▶ [WHAT YOU WILL DO]: Reproduce the data below line by line, from its first line to the line with "tan brick E7:F7", both included, and nothing past that point.

START EXTRACTED DATA

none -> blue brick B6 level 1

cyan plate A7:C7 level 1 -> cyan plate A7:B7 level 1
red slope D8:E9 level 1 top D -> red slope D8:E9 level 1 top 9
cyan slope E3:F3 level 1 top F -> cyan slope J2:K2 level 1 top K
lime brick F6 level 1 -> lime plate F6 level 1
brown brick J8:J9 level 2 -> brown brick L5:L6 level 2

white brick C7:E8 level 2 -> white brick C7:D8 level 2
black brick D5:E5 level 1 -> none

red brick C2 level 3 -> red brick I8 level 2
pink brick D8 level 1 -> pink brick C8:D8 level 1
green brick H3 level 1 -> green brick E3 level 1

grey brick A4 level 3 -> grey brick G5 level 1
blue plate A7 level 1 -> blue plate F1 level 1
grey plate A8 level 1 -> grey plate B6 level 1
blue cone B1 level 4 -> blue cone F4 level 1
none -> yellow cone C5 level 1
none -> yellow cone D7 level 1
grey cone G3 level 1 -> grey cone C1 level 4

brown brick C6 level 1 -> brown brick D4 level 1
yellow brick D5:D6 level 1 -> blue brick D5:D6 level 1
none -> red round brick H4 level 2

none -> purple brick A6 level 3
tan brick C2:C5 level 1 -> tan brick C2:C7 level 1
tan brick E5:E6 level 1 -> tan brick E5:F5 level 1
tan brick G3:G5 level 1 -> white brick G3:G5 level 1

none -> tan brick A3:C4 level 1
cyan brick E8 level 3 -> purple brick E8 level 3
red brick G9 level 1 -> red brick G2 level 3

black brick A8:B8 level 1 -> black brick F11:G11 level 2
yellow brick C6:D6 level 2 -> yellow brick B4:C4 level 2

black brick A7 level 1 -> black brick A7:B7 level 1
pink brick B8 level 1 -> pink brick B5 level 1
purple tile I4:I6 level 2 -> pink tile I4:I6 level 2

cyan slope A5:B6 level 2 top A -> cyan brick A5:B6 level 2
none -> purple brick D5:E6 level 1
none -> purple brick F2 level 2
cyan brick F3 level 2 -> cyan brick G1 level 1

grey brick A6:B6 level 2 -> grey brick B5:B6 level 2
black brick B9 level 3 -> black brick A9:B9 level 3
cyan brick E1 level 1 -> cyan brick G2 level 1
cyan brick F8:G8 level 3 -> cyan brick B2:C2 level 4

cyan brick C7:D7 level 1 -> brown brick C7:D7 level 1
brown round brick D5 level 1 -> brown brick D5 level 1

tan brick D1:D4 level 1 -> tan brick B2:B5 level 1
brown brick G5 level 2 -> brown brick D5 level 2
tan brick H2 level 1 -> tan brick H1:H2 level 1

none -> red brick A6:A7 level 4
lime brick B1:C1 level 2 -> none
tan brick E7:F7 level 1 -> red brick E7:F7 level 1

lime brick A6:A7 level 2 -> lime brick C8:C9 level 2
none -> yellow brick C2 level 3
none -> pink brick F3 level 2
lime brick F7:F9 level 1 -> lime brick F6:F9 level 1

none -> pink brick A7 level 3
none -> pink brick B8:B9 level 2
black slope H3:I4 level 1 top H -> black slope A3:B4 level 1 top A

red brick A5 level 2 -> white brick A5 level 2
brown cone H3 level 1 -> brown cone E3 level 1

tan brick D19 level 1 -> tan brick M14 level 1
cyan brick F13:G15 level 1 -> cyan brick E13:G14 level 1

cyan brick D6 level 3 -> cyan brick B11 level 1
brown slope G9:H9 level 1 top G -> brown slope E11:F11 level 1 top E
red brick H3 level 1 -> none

END EXTRACTED DATA

▶ [RESPONSE TO THIS EXERCISE]:
none -> blue brick B6 level 1

cyan plate A7:C7 level 1 -> cyan plate A7:B7 level 1
red slope D8:E9 level 1 top D -> red slope D8:E9 level 1 top 9
cyan slope E3:F3 level 1 top F -> cyan slope J2:K2 level 1 top K
lime brick F6 level 1 -> lime plate F6 level 1
brown brick J8:J9 level 2 -> brown brick L5:L6 level 2

white brick C7:E8 level 2 -> white brick C7:D8 level 2
black brick D5:E5 level 1 -> none

red brick C2 level 3 -> red brick I8 level 2
pink brick D8 level 1 -> pink brick C8:D8 level 1
green brick H3 level 1 -> green brick E3 level 1

grey brick A4 level 3 -> grey brick G5 level 1
blue plate A7 level 1 -> blue plate F1 level 1
grey plate A8 level 1 -> grey plate B6 level 1
blue cone B1 level 4 -> blue cone F4 level 1
none -> yellow cone C5 level 1
none -> yellow cone D7 level 1
grey cone G3 level 1 -> grey cone C1 level 4

brown brick C6 level 1 -> brown brick D4 level 1
yellow brick D5:D6 level 1 -> blue brick D5:D6 level 1
none -> red round brick H4 level 2

none -> purple brick A6 level 3
tan brick C2:C5 level 1 -> tan brick C2:C7 level 1
tan brick E5:E6 level 1 -> tan brick E5:F5 level 1
tan brick G3:G5 level 1 -> white brick G3:G5 level 1

none -> tan brick A3:C4 level 1
cyan brick E8 level 3 -> purple brick E8 level 3
red brick G9 level 1 -> red brick G2 level 3

black brick A8:B8 level 1 -> black brick F11:G11 level 2
yellow brick C6:D6 level 2 -> yellow brick B4:C4 level 2

black brick A7 level 1 -> black brick A7:B7 level 1
pink brick B8 level 1 -> pink brick B5 level 1
purple tile I4:I6 level 2 -> pink tile I4:I6 level 2

cyan slope A5:B6 level 2 top A -> cyan brick A5:B6 level 2
none -> purple brick D5:E6 level 1
none -> purple brick F2 level 2
cyan brick F3 level 2 -> cyan brick G1 level 1

grey brick A6:B6 level 2 -> grey brick B5:B6 level 2
black brick B9 level 3 -> black brick A9:B9 level 3
cyan brick E1 level 1 -> cyan brick G2 level 1
cyan brick F8:G8 level 3 -> cyan brick B2:C2 level 4

cyan brick C7:D7 level 1 -> brown brick C7:D7 level 1
brown round brick D5 level 1 -> brown brick D5 level 1

tan brick D1:D4 level 1 -> tan brick B2:B5 level 1
brown brick G5 level 2 -> brown brick D5 level 2
tan brick H2 level 1 -> tan brick H1:H2 level 1

none -> red brick A6:A7 level 4
lime brick B1:C1 level 2 -> none
tan brick E7:F7 level 1 -> red brick E7:F7 level 1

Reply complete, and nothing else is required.